Available data
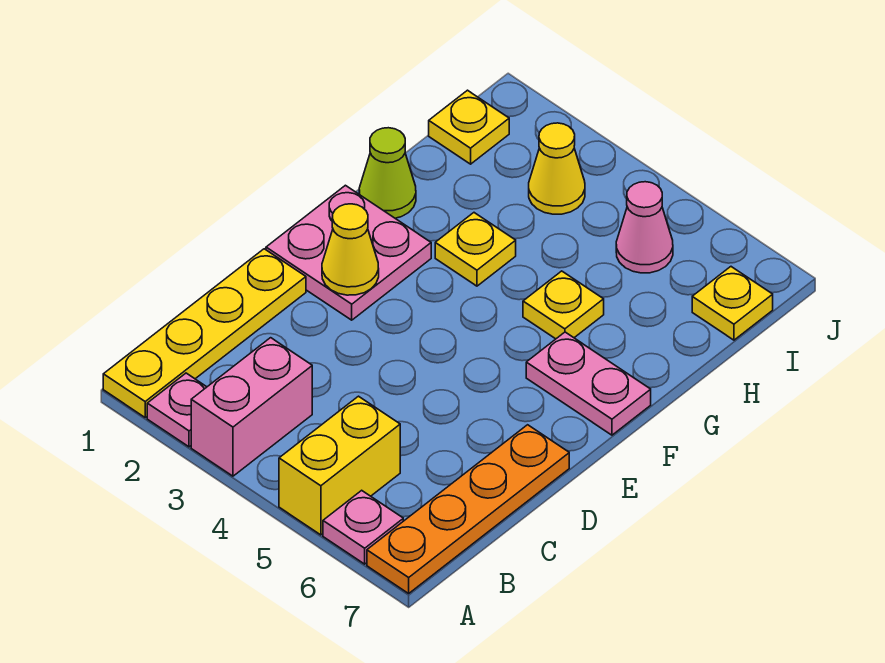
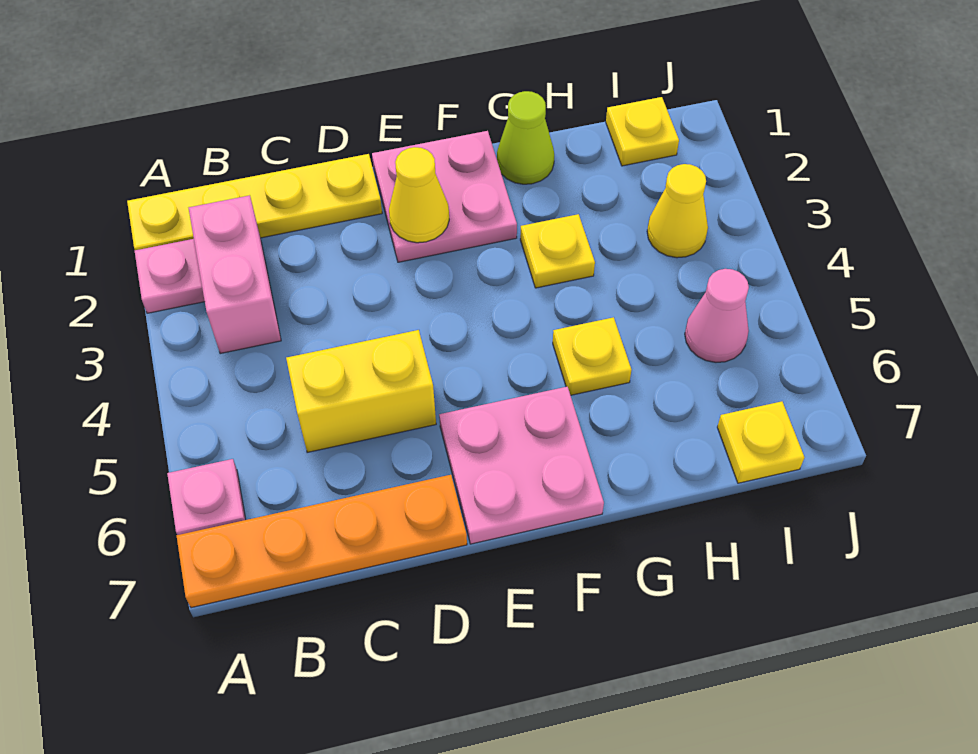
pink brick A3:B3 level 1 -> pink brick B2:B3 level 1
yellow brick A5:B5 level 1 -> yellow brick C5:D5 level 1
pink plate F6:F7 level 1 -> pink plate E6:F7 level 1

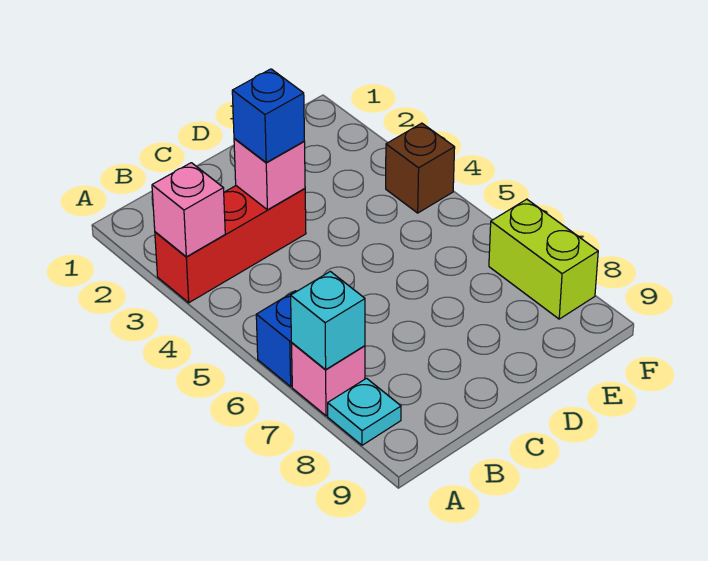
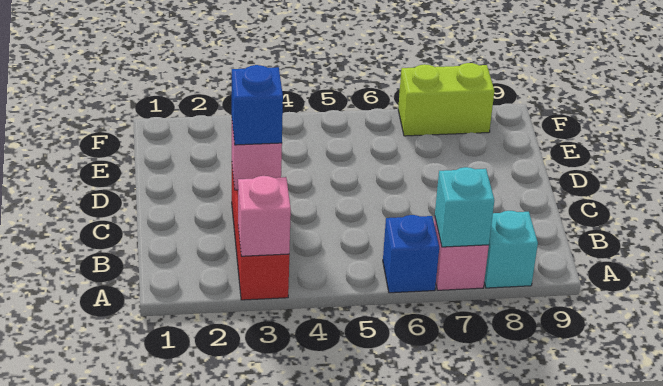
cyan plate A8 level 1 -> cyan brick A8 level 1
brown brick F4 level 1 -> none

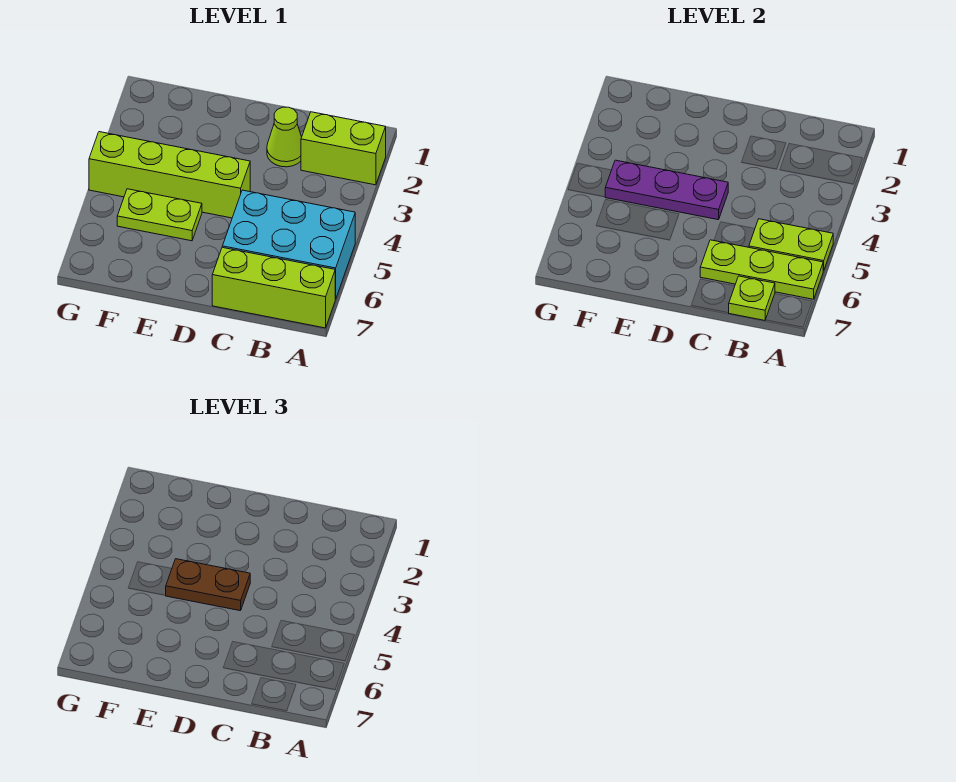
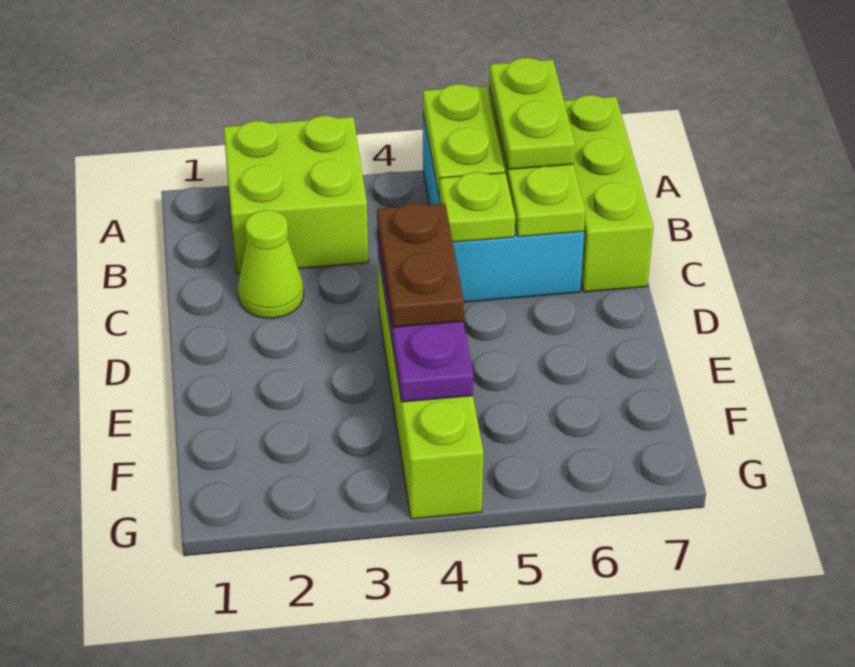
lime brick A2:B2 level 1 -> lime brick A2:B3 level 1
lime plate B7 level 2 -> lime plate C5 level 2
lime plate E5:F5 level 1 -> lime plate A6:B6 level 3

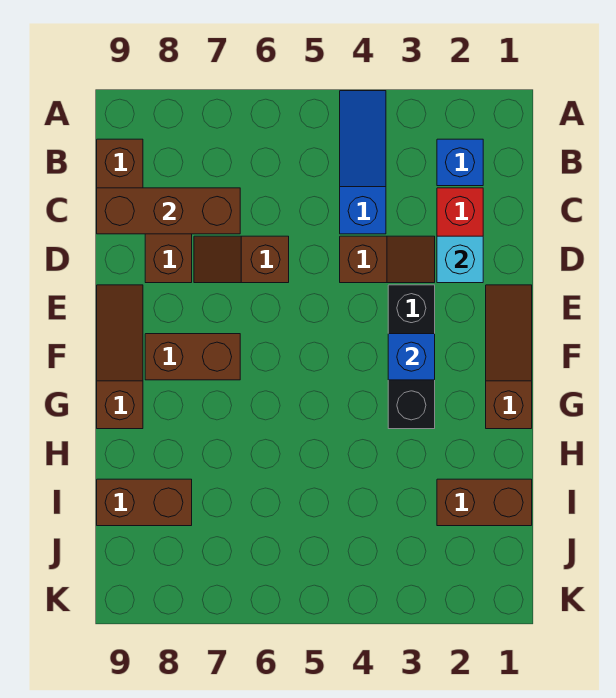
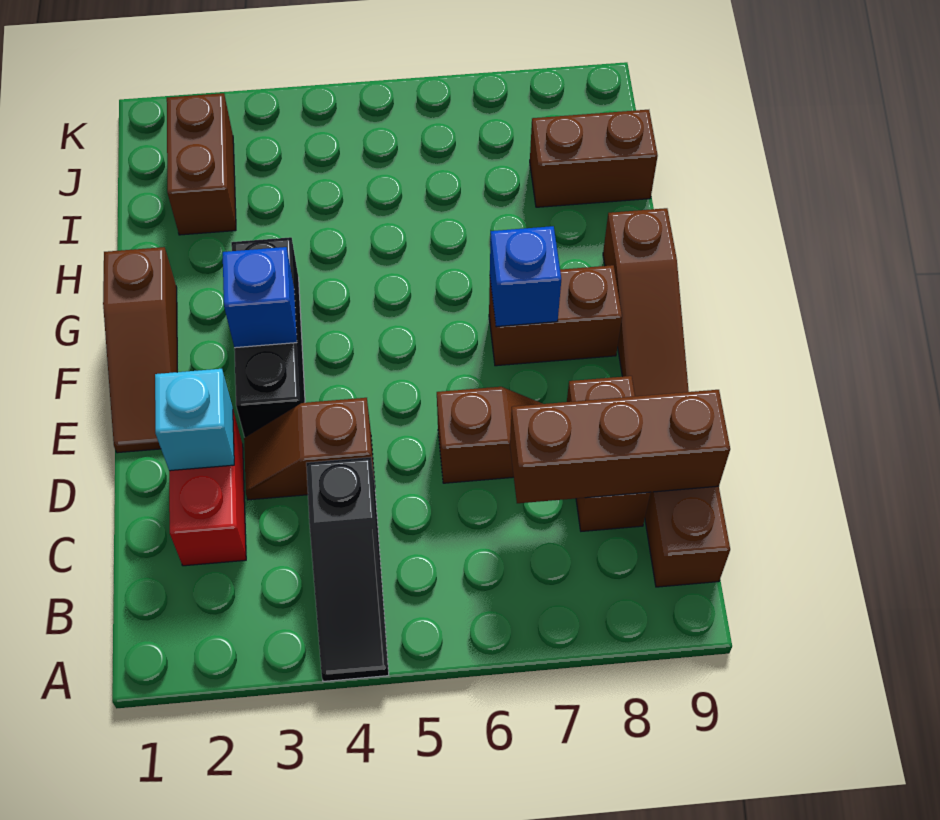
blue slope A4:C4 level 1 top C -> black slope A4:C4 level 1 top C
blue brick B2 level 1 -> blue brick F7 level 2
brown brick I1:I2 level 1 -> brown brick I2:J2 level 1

What to work on
Your task is to reproduce exactly the lines from the one with "lime plate E5:F5" to the end of the material, both included, with the pictures left out.

Exercise response
lime plate E5:F5 level 1 -> lime plate A6:B6 level 3

blue slope A4:C4 level 1 top C -> black slope A4:C4 level 1 top C
blue brick B2 level 1 -> blue brick F7 level 2
brown brick I1:I2 level 1 -> brown brick I2:J2 level 1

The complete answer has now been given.